Task requirements - Leave the pictures out and print every record below exactly as it stands.

Input records START

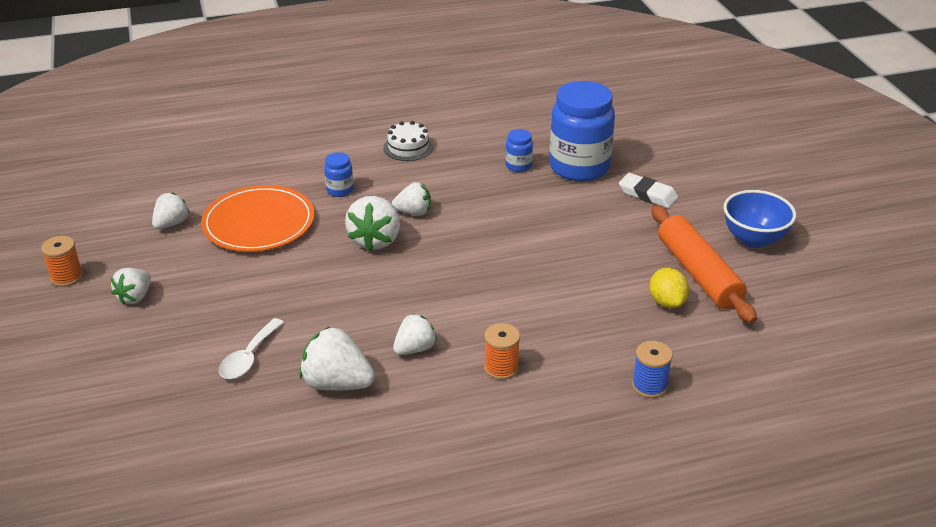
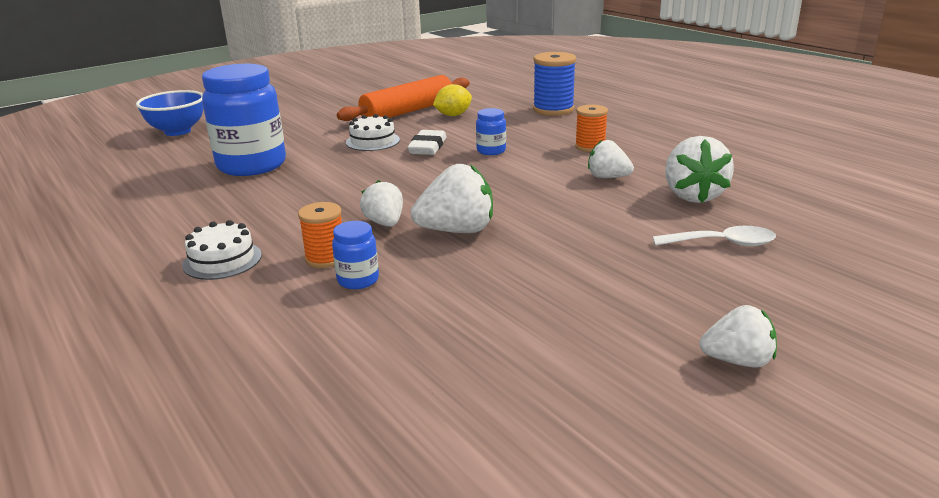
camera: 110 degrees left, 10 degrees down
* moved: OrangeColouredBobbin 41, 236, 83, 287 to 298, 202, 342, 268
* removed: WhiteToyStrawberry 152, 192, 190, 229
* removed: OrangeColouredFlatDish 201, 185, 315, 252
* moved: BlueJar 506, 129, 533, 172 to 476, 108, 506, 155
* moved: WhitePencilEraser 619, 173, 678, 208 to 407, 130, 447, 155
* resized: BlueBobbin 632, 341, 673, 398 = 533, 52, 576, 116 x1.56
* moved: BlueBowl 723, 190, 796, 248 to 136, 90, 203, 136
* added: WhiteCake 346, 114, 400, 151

Input records END

Solution for this problem -
camera: 110 degrees left, 10 degrees down
* moved: OrangeColouredBobbin 41, 236, 83, 287 to 298, 202, 342, 268
* removed: WhiteToyStrawberry 152, 192, 190, 229
* removed: OrangeColouredFlatDish 201, 185, 315, 252
* moved: BlueJar 506, 129, 533, 172 to 476, 108, 506, 155
* moved: WhitePencilEraser 619, 173, 678, 208 to 407, 130, 447, 155
* resized: BlueBobbin 632, 341, 673, 398 = 533, 52, 576, 116 x1.56
* moved: BlueBowl 723, 190, 796, 248 to 136, 90, 203, 136
* added: WhiteCake 346, 114, 400, 151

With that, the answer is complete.